§ **Your goal**
Reply with every entry, repeated exactly as given.
============================================================
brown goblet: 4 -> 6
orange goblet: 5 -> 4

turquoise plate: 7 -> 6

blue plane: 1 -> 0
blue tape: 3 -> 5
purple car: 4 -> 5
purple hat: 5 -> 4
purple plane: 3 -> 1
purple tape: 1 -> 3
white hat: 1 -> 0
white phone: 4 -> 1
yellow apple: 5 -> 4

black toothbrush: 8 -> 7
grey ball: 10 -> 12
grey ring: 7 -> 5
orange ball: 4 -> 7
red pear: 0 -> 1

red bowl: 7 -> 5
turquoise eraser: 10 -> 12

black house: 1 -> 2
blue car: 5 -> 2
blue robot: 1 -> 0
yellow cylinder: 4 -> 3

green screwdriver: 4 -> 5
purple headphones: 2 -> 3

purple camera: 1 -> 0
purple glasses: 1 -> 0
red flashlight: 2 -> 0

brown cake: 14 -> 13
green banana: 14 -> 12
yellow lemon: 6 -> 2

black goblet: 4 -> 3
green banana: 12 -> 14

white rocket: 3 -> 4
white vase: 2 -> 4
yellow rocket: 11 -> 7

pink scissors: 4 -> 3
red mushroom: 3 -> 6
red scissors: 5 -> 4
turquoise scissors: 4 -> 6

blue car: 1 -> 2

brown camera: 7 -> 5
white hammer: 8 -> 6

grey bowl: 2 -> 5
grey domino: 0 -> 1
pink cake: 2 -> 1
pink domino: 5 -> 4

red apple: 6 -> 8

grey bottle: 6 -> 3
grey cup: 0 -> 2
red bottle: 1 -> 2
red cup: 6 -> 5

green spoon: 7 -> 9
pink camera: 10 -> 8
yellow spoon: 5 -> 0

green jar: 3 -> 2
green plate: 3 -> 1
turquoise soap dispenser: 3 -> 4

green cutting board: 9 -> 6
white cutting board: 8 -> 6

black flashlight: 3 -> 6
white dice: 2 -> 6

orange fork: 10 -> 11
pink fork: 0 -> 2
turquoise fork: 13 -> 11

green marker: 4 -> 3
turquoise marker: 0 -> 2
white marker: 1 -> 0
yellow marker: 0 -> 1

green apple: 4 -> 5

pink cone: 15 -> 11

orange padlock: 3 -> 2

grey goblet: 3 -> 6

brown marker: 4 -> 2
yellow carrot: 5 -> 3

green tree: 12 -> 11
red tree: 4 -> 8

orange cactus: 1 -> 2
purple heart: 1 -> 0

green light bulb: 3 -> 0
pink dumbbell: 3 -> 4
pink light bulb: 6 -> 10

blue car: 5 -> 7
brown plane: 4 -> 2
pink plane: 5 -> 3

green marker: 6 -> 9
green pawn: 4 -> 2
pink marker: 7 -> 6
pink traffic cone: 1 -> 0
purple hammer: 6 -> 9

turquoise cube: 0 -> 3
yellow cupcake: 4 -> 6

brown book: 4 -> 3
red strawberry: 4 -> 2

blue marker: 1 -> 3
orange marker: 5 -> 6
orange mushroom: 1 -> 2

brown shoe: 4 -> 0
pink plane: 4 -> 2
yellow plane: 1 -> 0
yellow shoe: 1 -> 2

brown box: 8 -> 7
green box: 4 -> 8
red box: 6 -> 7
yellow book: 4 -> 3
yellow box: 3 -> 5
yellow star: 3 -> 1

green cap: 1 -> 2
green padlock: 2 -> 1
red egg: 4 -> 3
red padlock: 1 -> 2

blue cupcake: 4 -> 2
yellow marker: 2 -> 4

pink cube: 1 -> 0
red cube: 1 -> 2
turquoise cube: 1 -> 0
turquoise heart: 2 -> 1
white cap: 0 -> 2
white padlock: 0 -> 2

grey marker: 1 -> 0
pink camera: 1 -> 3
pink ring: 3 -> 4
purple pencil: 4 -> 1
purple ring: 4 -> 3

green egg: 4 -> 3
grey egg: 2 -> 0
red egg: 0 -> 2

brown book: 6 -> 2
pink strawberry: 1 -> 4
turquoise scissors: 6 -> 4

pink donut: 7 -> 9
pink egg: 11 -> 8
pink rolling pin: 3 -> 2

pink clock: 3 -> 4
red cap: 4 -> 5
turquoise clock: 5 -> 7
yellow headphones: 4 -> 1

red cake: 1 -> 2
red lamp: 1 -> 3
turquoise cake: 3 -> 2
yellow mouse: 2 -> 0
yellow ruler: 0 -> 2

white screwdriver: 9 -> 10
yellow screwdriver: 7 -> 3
============================================================
§ **Exercise output**
brown goblet: 4 -> 6
orange goblet: 5 -> 4

turquoise plate: 7 -> 6

blue plane: 1 -> 0
blue tape: 3 -> 5
purple car: 4 -> 5
purple hat: 5 -> 4
purple plane: 3 -> 1
purple tape: 1 -> 3
white hat: 1 -> 0
white phone: 4 -> 1
yellow apple: 5 -> 4

black toothbrush: 8 -> 7
grey ball: 10 -> 12
grey ring: 7 -> 5
orange ball: 4 -> 7
red pear: 0 -> 1

red bowl: 7 -> 5
turquoise eraser: 10 -> 12

black house: 1 -> 2
blue car: 5 -> 2
blue robot: 1 -> 0
yellow cylinder: 4 -> 3

green screwdriver: 4 -> 5
purple headphones: 2 -> 3

purple camera: 1 -> 0
purple glasses: 1 -> 0
red flashlight: 2 -> 0

brown cake: 14 -> 13
green banana: 14 -> 12
yellow lemon: 6 -> 2

black goblet: 4 -> 3
green banana: 12 -> 14

white rocket: 3 -> 4
white vase: 2 -> 4
yellow rocket: 11 -> 7

pink scissors: 4 -> 3
red mushroom: 3 -> 6
red scissors: 5 -> 4
turquoise scissors: 4 -> 6

blue car: 1 -> 2

brown camera: 7 -> 5
white hammer: 8 -> 6

grey bowl: 2 -> 5
grey domino: 0 -> 1
pink cake: 2 -> 1
pink domino: 5 -> 4

red apple: 6 -> 8

grey bottle: 6 -> 3
grey cup: 0 -> 2
red bottle: 1 -> 2
red cup: 6 -> 5

green spoon: 7 -> 9
pink camera: 10 -> 8
yellow spoon: 5 -> 0

green jar: 3 -> 2
green plate: 3 -> 1
turquoise soap dispenser: 3 -> 4

green cutting board: 9 -> 6
white cutting board: 8 -> 6

black flashlight: 3 -> 6
white dice: 2 -> 6

orange fork: 10 -> 11
pink fork: 0 -> 2
turquoise fork: 13 -> 11

green marker: 4 -> 3
turquoise marker: 0 -> 2
white marker: 1 -> 0
yellow marker: 0 -> 1

green apple: 4 -> 5

pink cone: 15 -> 11

orange padlock: 3 -> 2

grey goblet: 3 -> 6

brown marker: 4 -> 2
yellow carrot: 5 -> 3

green tree: 12 -> 11
red tree: 4 -> 8

orange cactus: 1 -> 2
purple heart: 1 -> 0

green light bulb: 3 -> 0
pink dumbbell: 3 -> 4
pink light bulb: 6 -> 10

blue car: 5 -> 7
brown plane: 4 -> 2
pink plane: 5 -> 3

green marker: 6 -> 9
green pawn: 4 -> 2
pink marker: 7 -> 6
pink traffic cone: 1 -> 0
purple hammer: 6 -> 9

turquoise cube: 0 -> 3
yellow cupcake: 4 -> 6

brown book: 4 -> 3
red strawberry: 4 -> 2

blue marker: 1 -> 3
orange marker: 5 -> 6
orange mushroom: 1 -> 2

brown shoe: 4 -> 0
pink plane: 4 -> 2
yellow plane: 1 -> 0
yellow shoe: 1 -> 2

brown box: 8 -> 7
green box: 4 -> 8
red box: 6 -> 7
yellow book: 4 -> 3
yellow box: 3 -> 5
yellow star: 3 -> 1

green cap: 1 -> 2
green padlock: 2 -> 1
red egg: 4 -> 3
red padlock: 1 -> 2

blue cupcake: 4 -> 2
yellow marker: 2 -> 4

pink cube: 1 -> 0
red cube: 1 -> 2
turquoise cube: 1 -> 0
turquoise heart: 2 -> 1
white cap: 0 -> 2
white padlock: 0 -> 2

grey marker: 1 -> 0
pink camera: 1 -> 3
pink ring: 3 -> 4
purple pencil: 4 -> 1
purple ring: 4 -> 3

green egg: 4 -> 3
grey egg: 2 -> 0
red egg: 0 -> 2

brown book: 6 -> 2
pink strawberry: 1 -> 4
turquoise scissors: 6 -> 4

pink donut: 7 -> 9
pink egg: 11 -> 8
pink rolling pin: 3 -> 2

pink clock: 3 -> 4
red cap: 4 -> 5
turquoise clock: 5 -> 7
yellow headphones: 4 -> 1

red cake: 1 -> 2
red lamp: 1 -> 3
turquoise cake: 3 -> 2
yellow mouse: 2 -> 0
yellow ruler: 0 -> 2

white screwdriver: 9 -> 10
yellow screwdriver: 7 -> 3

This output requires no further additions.